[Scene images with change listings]
[Start of section]

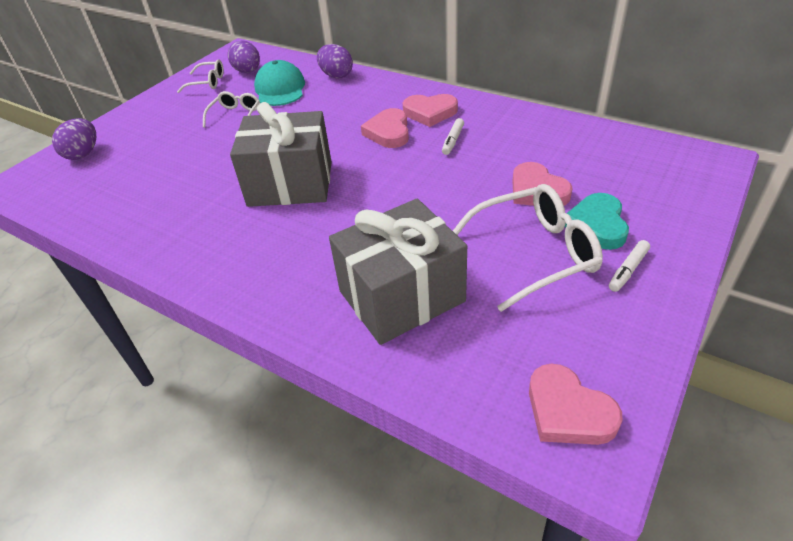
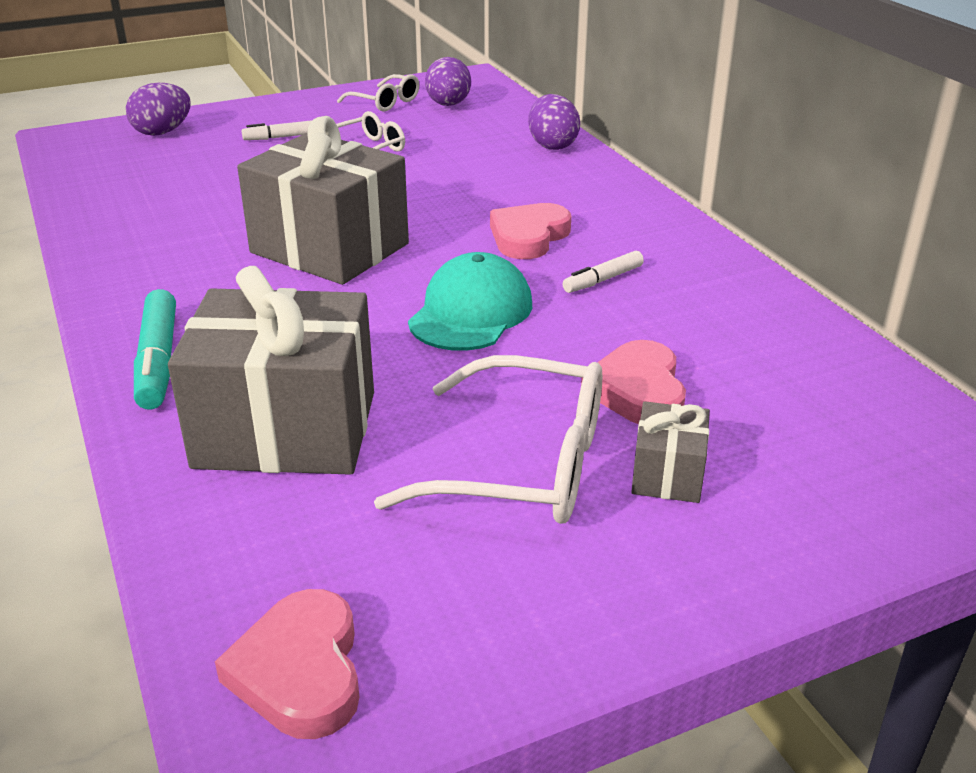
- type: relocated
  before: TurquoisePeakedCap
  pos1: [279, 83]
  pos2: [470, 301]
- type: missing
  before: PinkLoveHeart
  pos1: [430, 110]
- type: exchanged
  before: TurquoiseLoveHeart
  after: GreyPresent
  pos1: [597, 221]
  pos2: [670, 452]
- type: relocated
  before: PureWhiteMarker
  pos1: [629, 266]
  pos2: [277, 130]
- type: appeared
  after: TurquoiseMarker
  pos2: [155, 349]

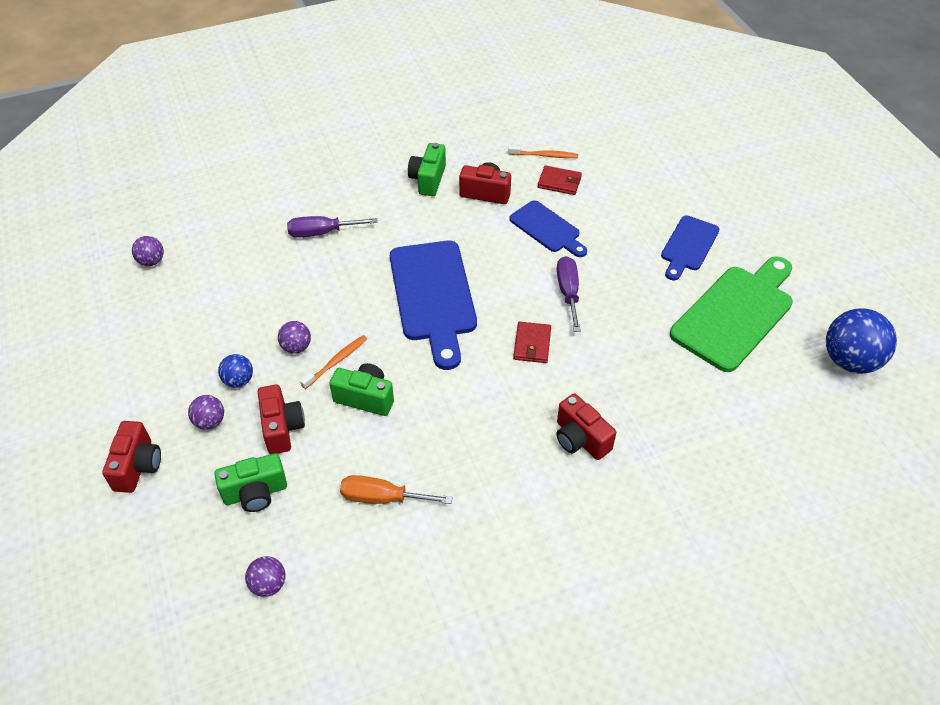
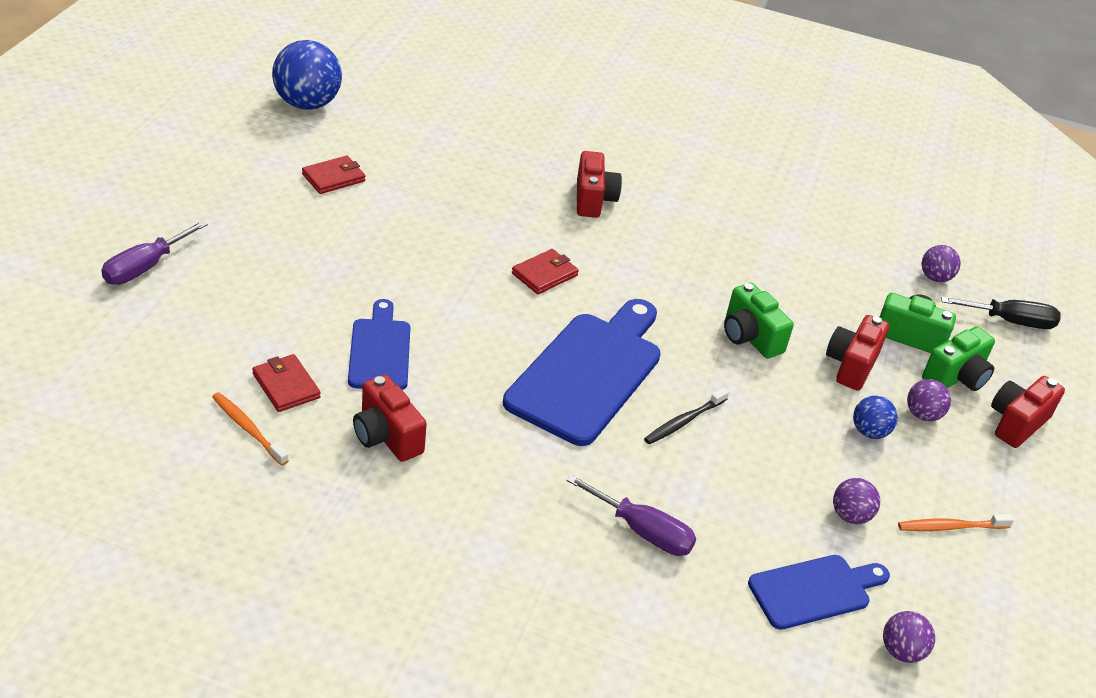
- type: relocated
  before: RoyalPurpleBall
  pos1: [294, 337]
  pos2: [856, 501]
- type: relocated
  before: OrangeToothBrush
  pos1: [333, 362]
  pos2: [956, 522]
- type: missing
  before: OrangeHandScrewdriver
  pos1: [396, 489]
- type: relocated
  before: GreenPhotoCamera
  pos1: [427, 169]
  pos2: [958, 358]
- type: relocated
  before: RoyalPurpleHandScrewdriver
  pos1: [569, 294]
  pos2: [154, 253]
- type: relocated
  before: RoyalBlueBreadBoard
  pos1: [690, 248]
  pos2: [819, 592]
- type: exchanged
  before: GreenBreadBoard
  after: CrimsonBillfold
  pos1: [731, 314]
  pos2: [333, 175]
- type: appeared
  after: EbonyToothBrush
  pos2: [686, 416]
- type: appeared
  after: EbonyHandScrewdriver
  pos2: [1001, 313]

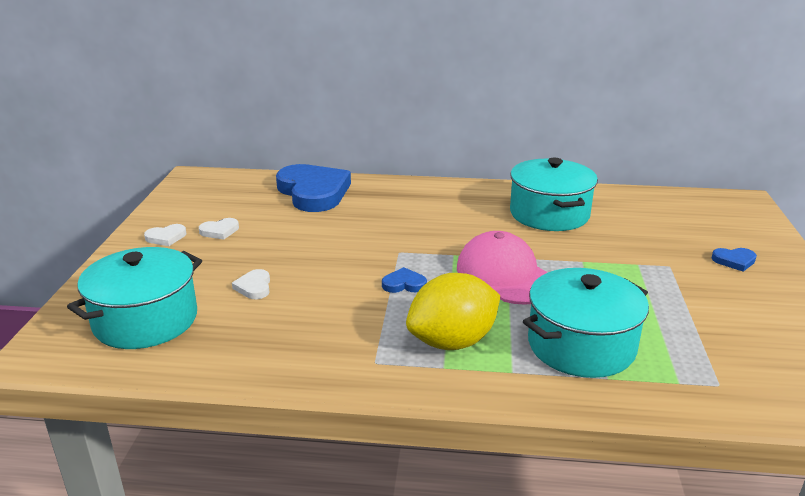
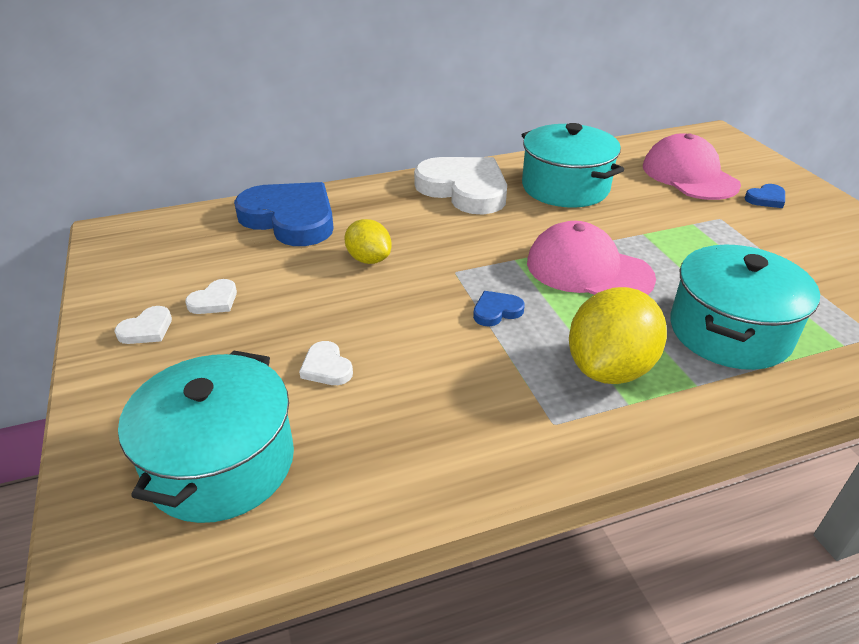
- type: appeared
  after: BrightYellowLemon
  pos2: [368, 241]
- type: appeared
  after: PureWhiteLoveHeart
  pos2: [460, 186]
- type: appeared
  after: PinkPeakedCap
  pos2: [692, 166]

[End of section]

Give all the lines above again, character for character, without pictures.

--- Answer to this exercise ---
- type: relocated
  before: TurquoisePeakedCap
  pos1: [279, 83]
  pos2: [470, 301]
- type: missing
  before: PinkLoveHeart
  pos1: [430, 110]
- type: exchanged
  before: TurquoiseLoveHeart
  after: GreyPresent
  pos1: [597, 221]
  pos2: [670, 452]
- type: relocated
  before: PureWhiteMarker
  pos1: [629, 266]
  pos2: [277, 130]
- type: appeared
  after: TurquoiseMarker
  pos2: [155, 349]

- type: relocated
  before: RoyalPurpleBall
  pos1: [294, 337]
  pos2: [856, 501]
- type: relocated
  before: OrangeToothBrush
  pos1: [333, 362]
  pos2: [956, 522]
- type: missing
  before: OrangeHandScrewdriver
  pos1: [396, 489]
- type: relocated
  before: GreenPhotoCamera
  pos1: [427, 169]
  pos2: [958, 358]
- type: relocated
  before: RoyalPurpleHandScrewdriver
  pos1: [569, 294]
  pos2: [154, 253]
- type: relocated
  before: RoyalBlueBreadBoard
  pos1: [690, 248]
  pos2: [819, 592]
- type: exchanged
  before: GreenBreadBoard
  after: CrimsonBillfold
  pos1: [731, 314]
  pos2: [333, 175]
- type: appeared
  after: EbonyToothBrush
  pos2: [686, 416]
- type: appeared
  after: EbonyHandScrewdriver
  pos2: [1001, 313]

- type: appeared
  after: BrightYellowLemon
  pos2: [368, 241]
- type: appeared
  after: PureWhiteLoveHeart
  pos2: [460, 186]
- type: appeared
  after: PinkPeakedCap
  pos2: [692, 166]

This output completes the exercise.